#### [Problem description]
Bring together all lines from the listing below that contain the string "zielony".

#### [Given entries]
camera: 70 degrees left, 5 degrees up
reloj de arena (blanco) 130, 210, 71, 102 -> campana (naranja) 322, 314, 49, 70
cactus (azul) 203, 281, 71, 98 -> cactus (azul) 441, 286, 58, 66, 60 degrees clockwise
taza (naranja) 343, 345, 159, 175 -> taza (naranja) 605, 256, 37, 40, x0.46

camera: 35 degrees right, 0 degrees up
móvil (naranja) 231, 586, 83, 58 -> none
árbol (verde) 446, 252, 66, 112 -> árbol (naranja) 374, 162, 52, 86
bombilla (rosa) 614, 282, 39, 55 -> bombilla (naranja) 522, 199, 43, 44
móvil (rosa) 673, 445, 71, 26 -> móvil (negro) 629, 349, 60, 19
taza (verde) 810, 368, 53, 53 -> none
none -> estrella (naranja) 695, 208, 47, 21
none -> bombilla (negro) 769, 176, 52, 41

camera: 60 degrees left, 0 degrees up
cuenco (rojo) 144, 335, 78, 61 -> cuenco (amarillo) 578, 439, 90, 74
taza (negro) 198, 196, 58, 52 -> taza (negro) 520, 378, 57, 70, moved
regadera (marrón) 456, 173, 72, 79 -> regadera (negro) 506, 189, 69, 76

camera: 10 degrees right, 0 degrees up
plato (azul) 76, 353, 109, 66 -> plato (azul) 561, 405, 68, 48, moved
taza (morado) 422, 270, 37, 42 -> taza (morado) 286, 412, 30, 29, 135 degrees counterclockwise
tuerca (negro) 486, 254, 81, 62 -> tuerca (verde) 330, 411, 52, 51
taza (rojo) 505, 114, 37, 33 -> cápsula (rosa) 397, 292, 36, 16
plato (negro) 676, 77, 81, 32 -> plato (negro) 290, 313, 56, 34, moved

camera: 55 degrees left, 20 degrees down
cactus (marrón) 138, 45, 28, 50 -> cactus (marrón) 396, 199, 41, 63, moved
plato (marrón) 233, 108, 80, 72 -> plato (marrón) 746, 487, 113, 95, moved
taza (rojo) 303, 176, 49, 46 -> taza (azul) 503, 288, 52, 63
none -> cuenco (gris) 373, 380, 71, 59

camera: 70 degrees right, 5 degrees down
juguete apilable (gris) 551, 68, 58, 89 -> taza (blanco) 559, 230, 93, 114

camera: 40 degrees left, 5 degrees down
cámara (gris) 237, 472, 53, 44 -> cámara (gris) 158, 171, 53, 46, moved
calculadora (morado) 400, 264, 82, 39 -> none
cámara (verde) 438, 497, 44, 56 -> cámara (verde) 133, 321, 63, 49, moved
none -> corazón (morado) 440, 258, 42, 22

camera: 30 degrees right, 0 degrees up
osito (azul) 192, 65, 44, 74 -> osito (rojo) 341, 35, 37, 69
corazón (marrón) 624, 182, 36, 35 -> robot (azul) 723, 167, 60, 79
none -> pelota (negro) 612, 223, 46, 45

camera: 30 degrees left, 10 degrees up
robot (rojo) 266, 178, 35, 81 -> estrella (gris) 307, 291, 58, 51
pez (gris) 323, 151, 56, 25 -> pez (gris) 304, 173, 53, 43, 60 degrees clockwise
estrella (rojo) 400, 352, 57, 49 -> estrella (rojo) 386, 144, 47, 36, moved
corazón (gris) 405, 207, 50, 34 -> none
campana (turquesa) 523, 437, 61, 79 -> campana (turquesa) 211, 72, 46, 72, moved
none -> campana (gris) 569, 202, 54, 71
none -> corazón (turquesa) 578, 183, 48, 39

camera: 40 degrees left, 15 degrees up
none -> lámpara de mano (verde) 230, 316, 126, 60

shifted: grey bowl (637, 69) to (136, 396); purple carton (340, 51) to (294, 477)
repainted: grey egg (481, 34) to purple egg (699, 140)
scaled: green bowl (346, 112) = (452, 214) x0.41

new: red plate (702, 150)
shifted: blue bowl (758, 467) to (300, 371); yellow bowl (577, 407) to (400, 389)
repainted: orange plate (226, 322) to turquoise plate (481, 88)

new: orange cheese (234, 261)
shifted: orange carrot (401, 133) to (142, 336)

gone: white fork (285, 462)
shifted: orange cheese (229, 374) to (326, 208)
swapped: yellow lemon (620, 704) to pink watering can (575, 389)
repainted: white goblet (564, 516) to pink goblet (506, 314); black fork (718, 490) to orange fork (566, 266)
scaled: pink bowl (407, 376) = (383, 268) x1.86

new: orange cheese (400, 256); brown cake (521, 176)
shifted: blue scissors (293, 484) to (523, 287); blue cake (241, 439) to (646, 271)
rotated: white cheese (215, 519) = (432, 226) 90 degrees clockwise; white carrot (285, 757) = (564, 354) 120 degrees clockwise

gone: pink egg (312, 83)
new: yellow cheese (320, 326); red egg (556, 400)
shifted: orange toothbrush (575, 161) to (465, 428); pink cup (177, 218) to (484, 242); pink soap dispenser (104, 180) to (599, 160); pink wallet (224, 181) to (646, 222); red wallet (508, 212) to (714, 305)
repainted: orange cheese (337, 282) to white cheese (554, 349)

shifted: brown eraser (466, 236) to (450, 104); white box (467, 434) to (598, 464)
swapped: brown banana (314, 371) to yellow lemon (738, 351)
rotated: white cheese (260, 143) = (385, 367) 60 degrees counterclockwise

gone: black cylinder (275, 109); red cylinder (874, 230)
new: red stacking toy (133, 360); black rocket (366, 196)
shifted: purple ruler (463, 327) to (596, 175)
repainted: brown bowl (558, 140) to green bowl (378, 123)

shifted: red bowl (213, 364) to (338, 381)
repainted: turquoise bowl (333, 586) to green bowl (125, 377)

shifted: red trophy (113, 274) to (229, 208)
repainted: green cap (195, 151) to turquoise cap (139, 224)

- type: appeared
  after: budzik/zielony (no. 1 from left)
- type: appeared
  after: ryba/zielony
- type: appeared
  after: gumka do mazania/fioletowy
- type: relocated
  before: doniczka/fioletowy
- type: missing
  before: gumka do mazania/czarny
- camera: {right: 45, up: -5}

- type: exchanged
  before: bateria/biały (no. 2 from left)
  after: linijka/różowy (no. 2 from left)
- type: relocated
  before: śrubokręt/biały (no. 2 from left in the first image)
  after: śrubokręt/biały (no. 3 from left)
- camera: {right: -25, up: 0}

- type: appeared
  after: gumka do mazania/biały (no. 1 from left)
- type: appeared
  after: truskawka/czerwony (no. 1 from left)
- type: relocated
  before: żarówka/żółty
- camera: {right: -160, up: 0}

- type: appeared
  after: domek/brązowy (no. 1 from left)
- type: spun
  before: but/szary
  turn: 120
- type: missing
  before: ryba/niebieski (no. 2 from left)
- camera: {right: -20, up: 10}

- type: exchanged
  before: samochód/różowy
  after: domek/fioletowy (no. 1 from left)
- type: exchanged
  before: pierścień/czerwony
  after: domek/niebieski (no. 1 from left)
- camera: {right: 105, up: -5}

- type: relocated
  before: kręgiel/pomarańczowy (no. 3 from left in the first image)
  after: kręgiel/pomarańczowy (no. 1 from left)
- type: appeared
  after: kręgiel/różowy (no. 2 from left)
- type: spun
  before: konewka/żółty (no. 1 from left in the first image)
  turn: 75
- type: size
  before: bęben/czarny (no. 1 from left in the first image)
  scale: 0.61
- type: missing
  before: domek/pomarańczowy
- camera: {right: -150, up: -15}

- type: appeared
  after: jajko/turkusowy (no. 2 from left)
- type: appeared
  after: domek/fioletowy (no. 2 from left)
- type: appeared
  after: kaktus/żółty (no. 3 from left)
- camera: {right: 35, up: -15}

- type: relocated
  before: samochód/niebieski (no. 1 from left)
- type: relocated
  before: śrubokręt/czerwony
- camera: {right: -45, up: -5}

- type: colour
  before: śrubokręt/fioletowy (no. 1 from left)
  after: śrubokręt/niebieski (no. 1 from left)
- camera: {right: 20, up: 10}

#### [Solution to this problem]
  after: budzik/zielony (no. 1 from left)
  after: ryba/zielony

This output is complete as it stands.